>>>>

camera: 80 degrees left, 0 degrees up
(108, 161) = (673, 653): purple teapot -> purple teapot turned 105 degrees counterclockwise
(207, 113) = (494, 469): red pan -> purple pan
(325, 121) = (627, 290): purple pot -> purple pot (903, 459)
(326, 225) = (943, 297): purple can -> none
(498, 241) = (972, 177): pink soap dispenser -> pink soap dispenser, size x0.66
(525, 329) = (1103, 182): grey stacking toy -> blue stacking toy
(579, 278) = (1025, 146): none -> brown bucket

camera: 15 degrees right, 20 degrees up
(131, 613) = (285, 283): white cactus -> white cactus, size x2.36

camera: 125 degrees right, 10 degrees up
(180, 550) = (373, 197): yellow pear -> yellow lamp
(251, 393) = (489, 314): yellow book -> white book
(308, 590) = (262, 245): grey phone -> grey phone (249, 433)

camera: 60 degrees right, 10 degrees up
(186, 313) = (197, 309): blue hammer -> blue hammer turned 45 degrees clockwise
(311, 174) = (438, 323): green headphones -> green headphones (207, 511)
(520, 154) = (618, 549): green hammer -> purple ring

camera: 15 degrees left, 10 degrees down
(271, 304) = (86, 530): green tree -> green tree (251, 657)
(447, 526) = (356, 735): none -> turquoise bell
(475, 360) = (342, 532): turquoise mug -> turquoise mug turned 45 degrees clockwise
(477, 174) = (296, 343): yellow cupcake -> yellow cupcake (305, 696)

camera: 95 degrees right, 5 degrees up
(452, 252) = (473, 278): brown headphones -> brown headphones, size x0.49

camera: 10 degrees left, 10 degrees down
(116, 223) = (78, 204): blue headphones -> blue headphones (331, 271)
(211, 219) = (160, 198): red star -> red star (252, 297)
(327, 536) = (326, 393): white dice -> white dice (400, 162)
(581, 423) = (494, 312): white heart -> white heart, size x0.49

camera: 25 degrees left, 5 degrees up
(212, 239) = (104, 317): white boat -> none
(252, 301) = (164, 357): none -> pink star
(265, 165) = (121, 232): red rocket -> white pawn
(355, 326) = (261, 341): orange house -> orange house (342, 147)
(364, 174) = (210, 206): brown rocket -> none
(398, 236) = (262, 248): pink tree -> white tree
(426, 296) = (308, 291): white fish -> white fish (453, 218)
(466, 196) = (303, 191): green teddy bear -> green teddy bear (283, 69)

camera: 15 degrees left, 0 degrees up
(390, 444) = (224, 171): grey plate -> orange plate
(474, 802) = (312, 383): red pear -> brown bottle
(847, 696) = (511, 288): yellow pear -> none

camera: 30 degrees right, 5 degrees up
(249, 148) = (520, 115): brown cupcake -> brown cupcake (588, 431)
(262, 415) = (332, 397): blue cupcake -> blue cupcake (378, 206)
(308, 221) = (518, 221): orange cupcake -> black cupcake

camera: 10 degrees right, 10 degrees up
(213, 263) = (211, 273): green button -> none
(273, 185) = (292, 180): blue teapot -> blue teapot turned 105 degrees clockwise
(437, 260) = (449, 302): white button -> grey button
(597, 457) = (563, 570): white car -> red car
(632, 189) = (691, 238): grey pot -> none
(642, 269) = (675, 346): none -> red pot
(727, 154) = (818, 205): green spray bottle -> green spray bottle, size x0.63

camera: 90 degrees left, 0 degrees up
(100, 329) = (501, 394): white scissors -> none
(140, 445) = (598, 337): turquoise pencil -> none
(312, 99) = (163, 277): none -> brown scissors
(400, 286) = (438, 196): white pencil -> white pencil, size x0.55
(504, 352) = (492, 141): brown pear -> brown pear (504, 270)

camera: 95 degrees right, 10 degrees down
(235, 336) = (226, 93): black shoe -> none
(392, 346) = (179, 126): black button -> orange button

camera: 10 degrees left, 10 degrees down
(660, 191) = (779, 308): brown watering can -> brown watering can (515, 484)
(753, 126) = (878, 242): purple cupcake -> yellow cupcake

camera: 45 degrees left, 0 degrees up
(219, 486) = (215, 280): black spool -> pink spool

<<<<

Directions for this task -
Copy out all of the data. Keep every word unchanged.

Exercise answer -
camera: 80 degrees left, 0 degrees up
(108, 161) = (673, 653): purple teapot -> purple teapot turned 105 degrees counterclockwise
(207, 113) = (494, 469): red pan -> purple pan
(325, 121) = (627, 290): purple pot -> purple pot (903, 459)
(326, 225) = (943, 297): purple can -> none
(498, 241) = (972, 177): pink soap dispenser -> pink soap dispenser, size x0.66
(525, 329) = (1103, 182): grey stacking toy -> blue stacking toy
(579, 278) = (1025, 146): none -> brown bucket

camera: 15 degrees right, 20 degrees up
(131, 613) = (285, 283): white cactus -> white cactus, size x2.36

camera: 125 degrees right, 10 degrees up
(180, 550) = (373, 197): yellow pear -> yellow lamp
(251, 393) = (489, 314): yellow book -> white book
(308, 590) = (262, 245): grey phone -> grey phone (249, 433)

camera: 60 degrees right, 10 degrees up
(186, 313) = (197, 309): blue hammer -> blue hammer turned 45 degrees clockwise
(311, 174) = (438, 323): green headphones -> green headphones (207, 511)
(520, 154) = (618, 549): green hammer -> purple ring

camera: 15 degrees left, 10 degrees down
(271, 304) = (86, 530): green tree -> green tree (251, 657)
(447, 526) = (356, 735): none -> turquoise bell
(475, 360) = (342, 532): turquoise mug -> turquoise mug turned 45 degrees clockwise
(477, 174) = (296, 343): yellow cupcake -> yellow cupcake (305, 696)

camera: 95 degrees right, 5 degrees up
(452, 252) = (473, 278): brown headphones -> brown headphones, size x0.49

camera: 10 degrees left, 10 degrees down
(116, 223) = (78, 204): blue headphones -> blue headphones (331, 271)
(211, 219) = (160, 198): red star -> red star (252, 297)
(327, 536) = (326, 393): white dice -> white dice (400, 162)
(581, 423) = (494, 312): white heart -> white heart, size x0.49

camera: 25 degrees left, 5 degrees up
(212, 239) = (104, 317): white boat -> none
(252, 301) = (164, 357): none -> pink star
(265, 165) = (121, 232): red rocket -> white pawn
(355, 326) = (261, 341): orange house -> orange house (342, 147)
(364, 174) = (210, 206): brown rocket -> none
(398, 236) = (262, 248): pink tree -> white tree
(426, 296) = (308, 291): white fish -> white fish (453, 218)
(466, 196) = (303, 191): green teddy bear -> green teddy bear (283, 69)

camera: 15 degrees left, 0 degrees up
(390, 444) = (224, 171): grey plate -> orange plate
(474, 802) = (312, 383): red pear -> brown bottle
(847, 696) = (511, 288): yellow pear -> none

camera: 30 degrees right, 5 degrees up
(249, 148) = (520, 115): brown cupcake -> brown cupcake (588, 431)
(262, 415) = (332, 397): blue cupcake -> blue cupcake (378, 206)
(308, 221) = (518, 221): orange cupcake -> black cupcake

camera: 10 degrees right, 10 degrees up
(213, 263) = (211, 273): green button -> none
(273, 185) = (292, 180): blue teapot -> blue teapot turned 105 degrees clockwise
(437, 260) = (449, 302): white button -> grey button
(597, 457) = (563, 570): white car -> red car
(632, 189) = (691, 238): grey pot -> none
(642, 269) = (675, 346): none -> red pot
(727, 154) = (818, 205): green spray bottle -> green spray bottle, size x0.63

camera: 90 degrees left, 0 degrees up
(100, 329) = (501, 394): white scissors -> none
(140, 445) = (598, 337): turquoise pencil -> none
(312, 99) = (163, 277): none -> brown scissors
(400, 286) = (438, 196): white pencil -> white pencil, size x0.55
(504, 352) = (492, 141): brown pear -> brown pear (504, 270)

camera: 95 degrees right, 10 degrees down
(235, 336) = (226, 93): black shoe -> none
(392, 346) = (179, 126): black button -> orange button

camera: 10 degrees left, 10 degrees down
(660, 191) = (779, 308): brown watering can -> brown watering can (515, 484)
(753, 126) = (878, 242): purple cupcake -> yellow cupcake

camera: 45 degrees left, 0 degrees up
(219, 486) = (215, 280): black spool -> pink spool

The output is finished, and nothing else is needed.